(Data excerpts)
========================
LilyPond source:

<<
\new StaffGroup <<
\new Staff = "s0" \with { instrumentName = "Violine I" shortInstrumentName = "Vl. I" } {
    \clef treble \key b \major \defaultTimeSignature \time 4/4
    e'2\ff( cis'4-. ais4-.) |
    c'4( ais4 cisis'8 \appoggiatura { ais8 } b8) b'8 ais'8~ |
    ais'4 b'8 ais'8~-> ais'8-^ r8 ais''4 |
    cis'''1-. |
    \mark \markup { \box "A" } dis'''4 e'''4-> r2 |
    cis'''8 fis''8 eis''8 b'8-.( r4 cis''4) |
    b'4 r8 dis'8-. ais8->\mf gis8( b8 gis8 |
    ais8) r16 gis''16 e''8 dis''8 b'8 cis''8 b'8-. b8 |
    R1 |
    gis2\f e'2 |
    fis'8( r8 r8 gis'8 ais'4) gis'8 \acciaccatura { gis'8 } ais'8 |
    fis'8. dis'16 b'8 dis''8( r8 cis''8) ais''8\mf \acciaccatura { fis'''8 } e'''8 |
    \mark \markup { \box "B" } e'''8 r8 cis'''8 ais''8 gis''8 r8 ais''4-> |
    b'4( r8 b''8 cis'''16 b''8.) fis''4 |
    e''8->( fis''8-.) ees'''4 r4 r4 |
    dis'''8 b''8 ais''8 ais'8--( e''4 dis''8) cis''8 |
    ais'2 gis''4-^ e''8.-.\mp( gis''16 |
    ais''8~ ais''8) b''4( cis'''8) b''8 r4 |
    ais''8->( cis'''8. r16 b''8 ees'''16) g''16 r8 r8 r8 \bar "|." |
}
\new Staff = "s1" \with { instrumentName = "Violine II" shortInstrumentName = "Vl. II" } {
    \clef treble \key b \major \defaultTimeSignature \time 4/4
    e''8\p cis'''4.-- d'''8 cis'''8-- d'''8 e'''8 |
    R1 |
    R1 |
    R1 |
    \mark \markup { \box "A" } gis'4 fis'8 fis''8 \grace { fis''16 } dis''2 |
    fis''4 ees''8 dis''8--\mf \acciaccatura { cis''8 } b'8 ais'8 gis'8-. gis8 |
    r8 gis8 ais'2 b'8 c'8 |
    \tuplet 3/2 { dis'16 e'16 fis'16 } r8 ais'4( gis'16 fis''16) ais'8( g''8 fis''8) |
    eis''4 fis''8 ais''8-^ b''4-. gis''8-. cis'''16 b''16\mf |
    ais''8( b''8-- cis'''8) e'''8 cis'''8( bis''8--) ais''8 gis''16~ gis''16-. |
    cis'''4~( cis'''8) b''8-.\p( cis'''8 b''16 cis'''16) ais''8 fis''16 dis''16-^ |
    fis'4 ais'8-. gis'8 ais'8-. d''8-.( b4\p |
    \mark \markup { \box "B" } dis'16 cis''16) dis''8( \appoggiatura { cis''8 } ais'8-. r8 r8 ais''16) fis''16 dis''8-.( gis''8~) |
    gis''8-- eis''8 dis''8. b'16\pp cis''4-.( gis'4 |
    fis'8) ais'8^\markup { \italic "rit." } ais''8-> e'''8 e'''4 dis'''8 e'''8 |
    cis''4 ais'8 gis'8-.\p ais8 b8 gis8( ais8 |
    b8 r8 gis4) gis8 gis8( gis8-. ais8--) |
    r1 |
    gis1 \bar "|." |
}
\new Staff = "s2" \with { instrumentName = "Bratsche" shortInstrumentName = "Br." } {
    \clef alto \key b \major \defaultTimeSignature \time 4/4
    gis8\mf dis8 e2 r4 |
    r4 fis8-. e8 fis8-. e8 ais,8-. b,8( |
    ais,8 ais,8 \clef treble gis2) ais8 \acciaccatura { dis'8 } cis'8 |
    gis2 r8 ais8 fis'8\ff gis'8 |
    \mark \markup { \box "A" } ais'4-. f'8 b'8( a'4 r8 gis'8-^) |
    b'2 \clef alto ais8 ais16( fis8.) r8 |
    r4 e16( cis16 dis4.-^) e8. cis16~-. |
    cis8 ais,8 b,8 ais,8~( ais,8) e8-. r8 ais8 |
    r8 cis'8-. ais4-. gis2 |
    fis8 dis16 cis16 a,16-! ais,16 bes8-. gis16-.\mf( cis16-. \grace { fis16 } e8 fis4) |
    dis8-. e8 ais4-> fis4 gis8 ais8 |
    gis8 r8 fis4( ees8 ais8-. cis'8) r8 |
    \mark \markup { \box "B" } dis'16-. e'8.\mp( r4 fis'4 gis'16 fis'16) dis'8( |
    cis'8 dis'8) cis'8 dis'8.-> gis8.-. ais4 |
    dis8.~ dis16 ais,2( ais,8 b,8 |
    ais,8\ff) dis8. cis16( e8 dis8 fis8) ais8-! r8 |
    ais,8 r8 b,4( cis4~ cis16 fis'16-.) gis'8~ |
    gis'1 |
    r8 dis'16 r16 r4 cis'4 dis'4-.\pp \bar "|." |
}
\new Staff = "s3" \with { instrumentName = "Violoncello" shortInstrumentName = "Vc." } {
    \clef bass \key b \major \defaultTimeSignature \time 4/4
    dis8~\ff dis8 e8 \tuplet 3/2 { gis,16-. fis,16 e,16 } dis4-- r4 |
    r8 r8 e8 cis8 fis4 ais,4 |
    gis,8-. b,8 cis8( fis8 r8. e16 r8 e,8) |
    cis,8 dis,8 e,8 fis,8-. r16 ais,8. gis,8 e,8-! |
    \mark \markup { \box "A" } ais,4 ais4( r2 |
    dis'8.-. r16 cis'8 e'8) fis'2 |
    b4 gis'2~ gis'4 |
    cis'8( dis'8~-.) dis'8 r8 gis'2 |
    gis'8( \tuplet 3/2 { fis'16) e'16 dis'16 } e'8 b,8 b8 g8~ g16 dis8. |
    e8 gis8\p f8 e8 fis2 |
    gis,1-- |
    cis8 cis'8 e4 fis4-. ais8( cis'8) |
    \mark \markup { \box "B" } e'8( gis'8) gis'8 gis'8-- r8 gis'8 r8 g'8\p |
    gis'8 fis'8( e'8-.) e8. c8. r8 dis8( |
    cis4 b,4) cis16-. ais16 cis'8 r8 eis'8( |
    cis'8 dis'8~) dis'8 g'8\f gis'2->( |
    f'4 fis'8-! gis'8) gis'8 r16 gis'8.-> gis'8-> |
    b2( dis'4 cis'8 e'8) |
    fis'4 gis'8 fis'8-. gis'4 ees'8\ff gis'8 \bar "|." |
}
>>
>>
========================
-- TASK OBJECTIVE --
Count the lines in the listing that contain the string "Violine", treating uppercase and lowercase letters as distinct, and reply with only that number.

-- WORKED ANSWER --
2